Output each entry in full so that the result matches the data exactly.

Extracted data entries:
===
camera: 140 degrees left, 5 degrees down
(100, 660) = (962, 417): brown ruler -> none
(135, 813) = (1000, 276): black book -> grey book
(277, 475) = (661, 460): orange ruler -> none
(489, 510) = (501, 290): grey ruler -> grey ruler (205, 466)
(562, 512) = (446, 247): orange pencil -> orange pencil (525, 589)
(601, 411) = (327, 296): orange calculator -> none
===
## Written answer
camera: 140 degrees left, 5 degrees down
(100, 660) = (962, 417): brown ruler -> none
(135, 813) = (1000, 276): black book -> grey book
(277, 475) = (661, 460): orange ruler -> none
(489, 510) = (501, 290): grey ruler -> grey ruler (205, 466)
(562, 512) = (446, 247): orange pencil -> orange pencil (525, 589)
(601, 411) = (327, 296): orange calculator -> none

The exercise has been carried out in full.